(Data supplied Opens)

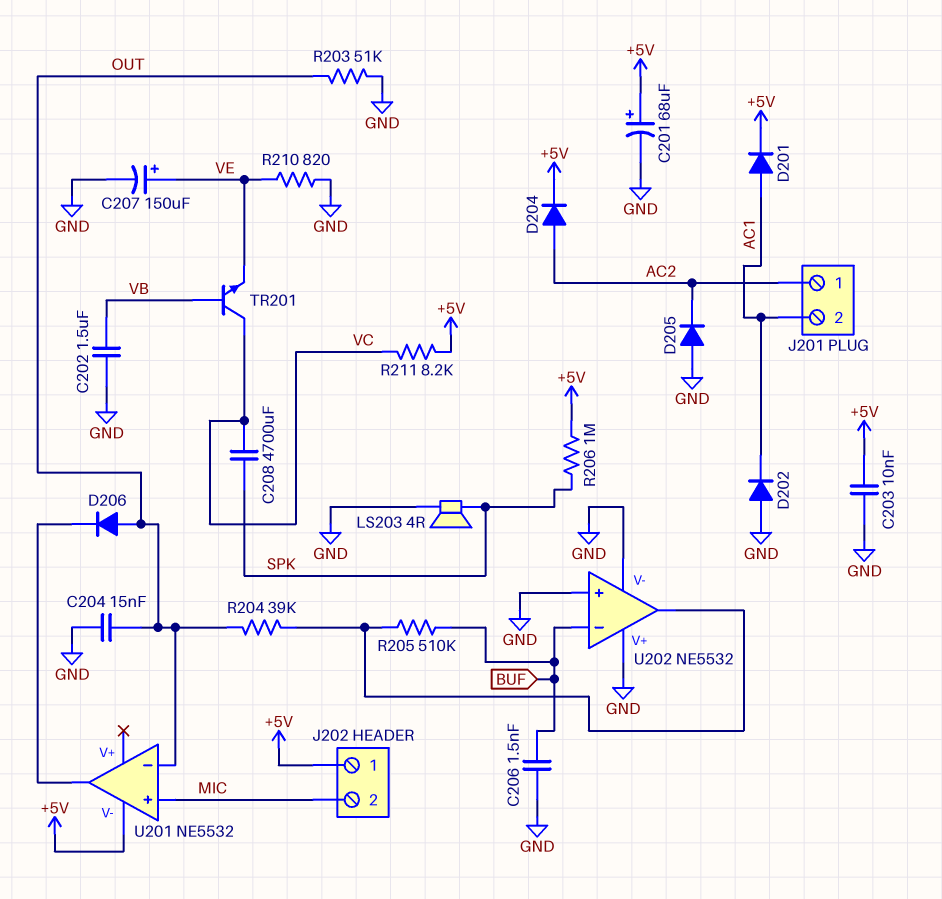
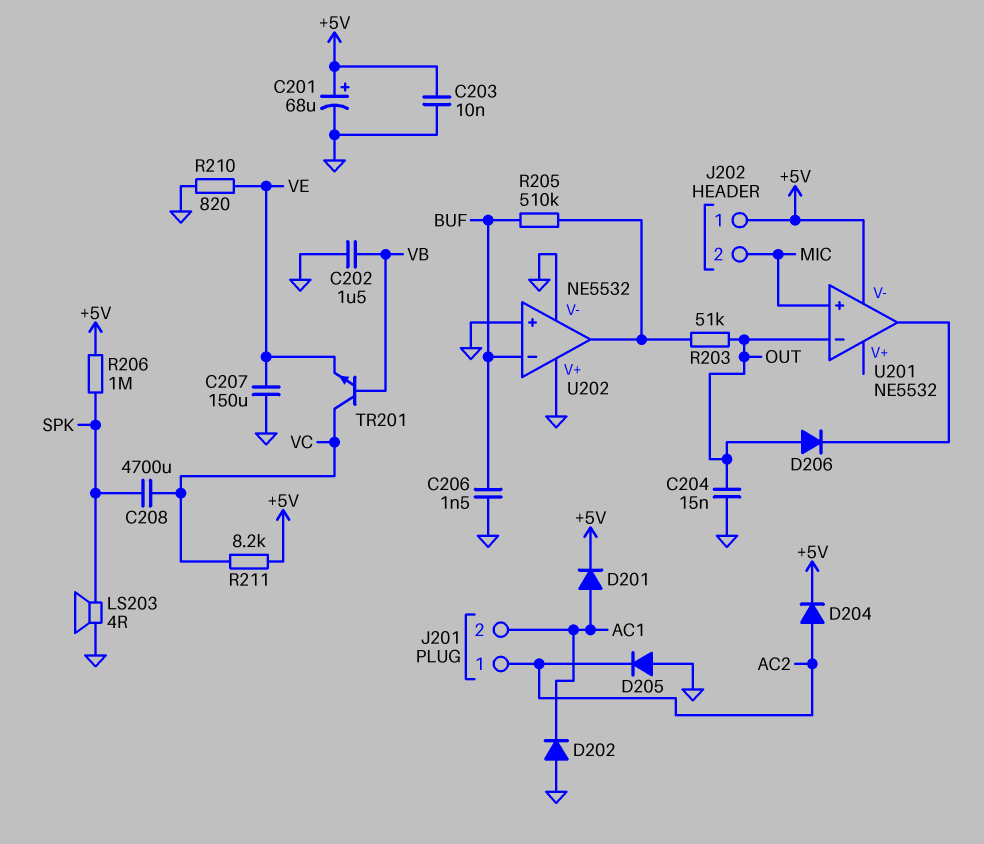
C207: 150uF (plus VE, minus GND) -> 150uF (GND, VE)
R203: 51k (GND, OUT) -> 51k (OUT, U202/out)
R204: 39k (OUT, U202/out) -> none

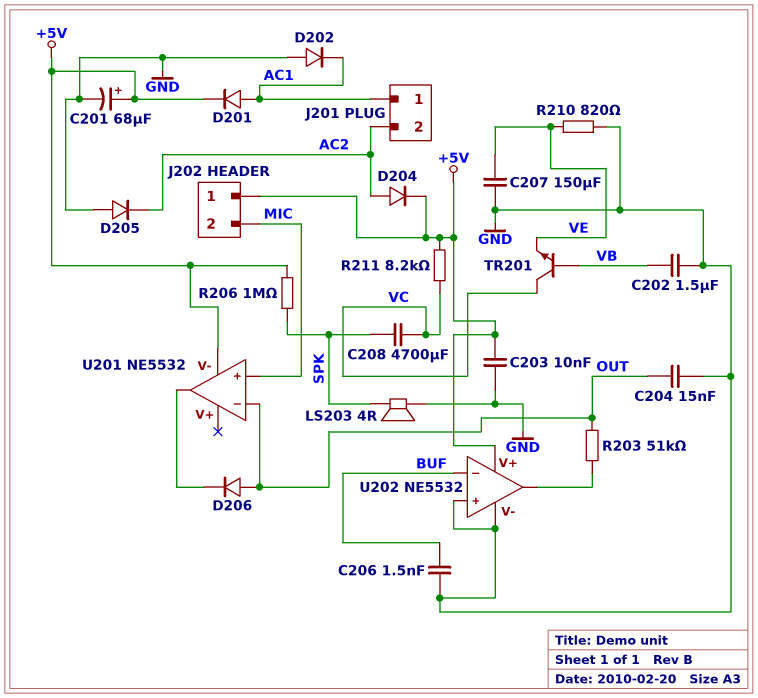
J201 pin 1: AC2 -> AC1
J201 pin 2: AC1 -> AC2
R205: 510k (BUF, U202/out) -> none
U202 pin V+: GND -> +5V

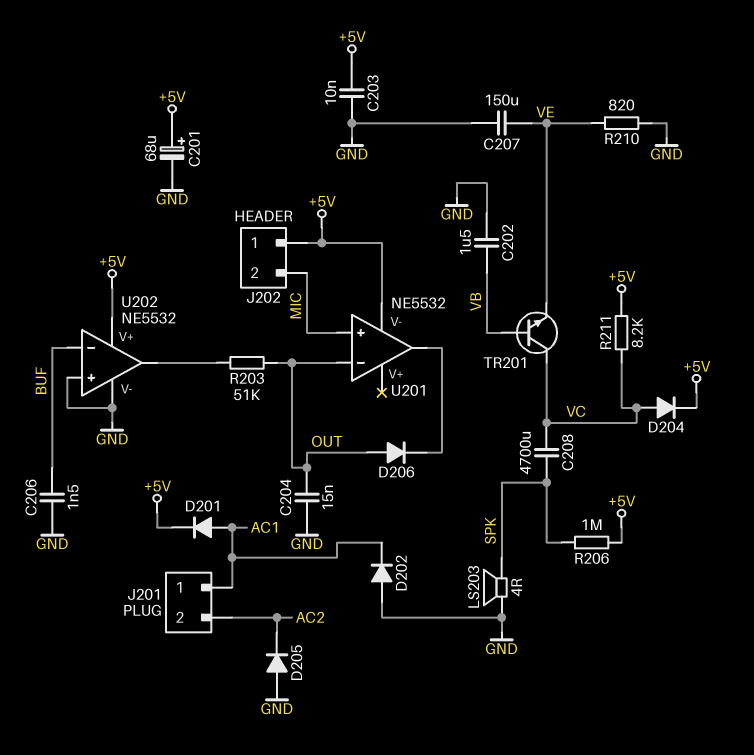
D204: diode (A AC2, K +5V) -> diode (A VC, K +5V)

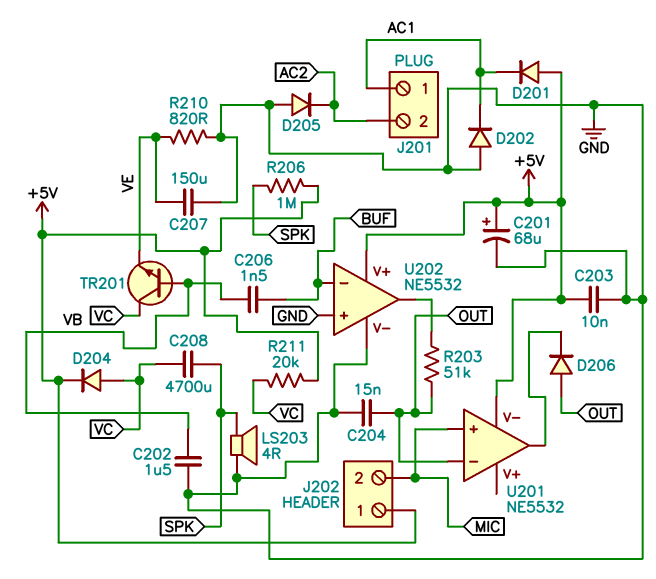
C206: 1.5nF (BUF, GND) -> 1.5nF (BUF, VB)
D201: diode (A AC1, K +5V) -> diode (A +5V, K AC1)
R211: 8.2k (+5V, VC) -> 20k (+5V, VC)

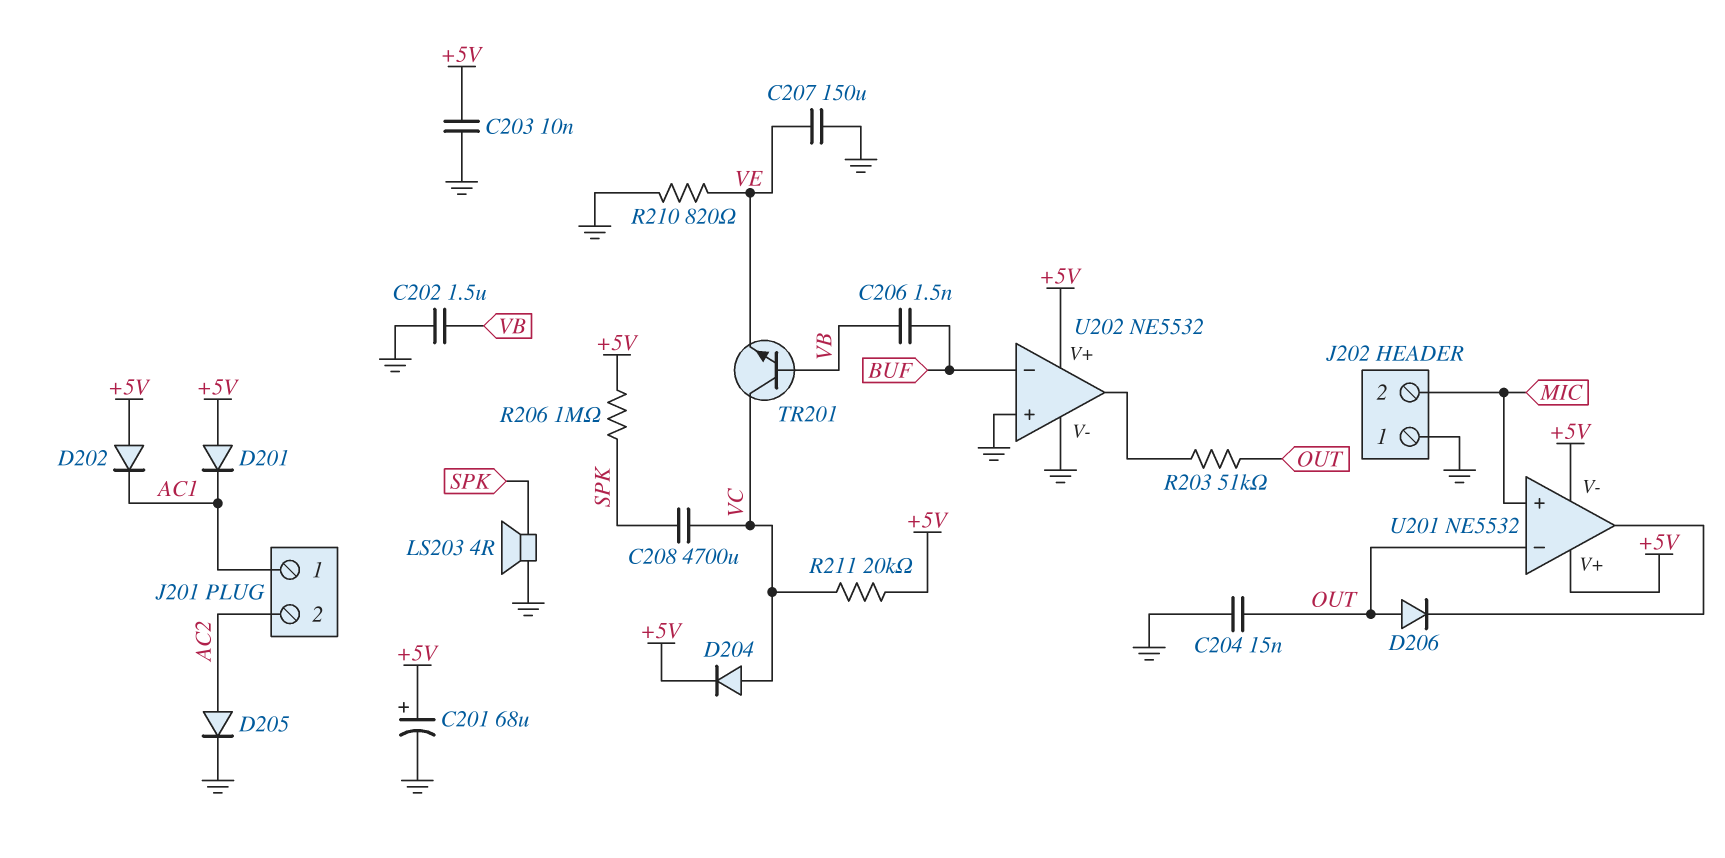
D202: diode (A GND, K AC1) -> diode (A +5V, K AC1)
D205: diode (A GND, K AC2) -> diode (A AC2, K GND)
J202 pin 1: +5V -> GND
U201 pin V+: none -> +5V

(Data supplied Closes)

Exercise goal:
Drop the images and copy all the data exactly.

Response box:
C207: 150uF (plus VE, minus GND) -> 150uF (GND, VE)
R203: 51k (GND, OUT) -> 51k (OUT, U202/out)
R204: 39k (OUT, U202/out) -> none

J201 pin 1: AC2 -> AC1
J201 pin 2: AC1 -> AC2
R205: 510k (BUF, U202/out) -> none
U202 pin V+: GND -> +5V

D204: diode (A AC2, K +5V) -> diode (A VC, K +5V)

C206: 1.5nF (BUF, GND) -> 1.5nF (BUF, VB)
D201: diode (A AC1, K +5V) -> diode (A +5V, K AC1)
R211: 8.2k (+5V, VC) -> 20k (+5V, VC)

D202: diode (A GND, K AC1) -> diode (A +5V, K AC1)
D205: diode (A GND, K AC2) -> diode (A AC2, K GND)
J202 pin 1: +5V -> GND
U201 pin V+: none -> +5V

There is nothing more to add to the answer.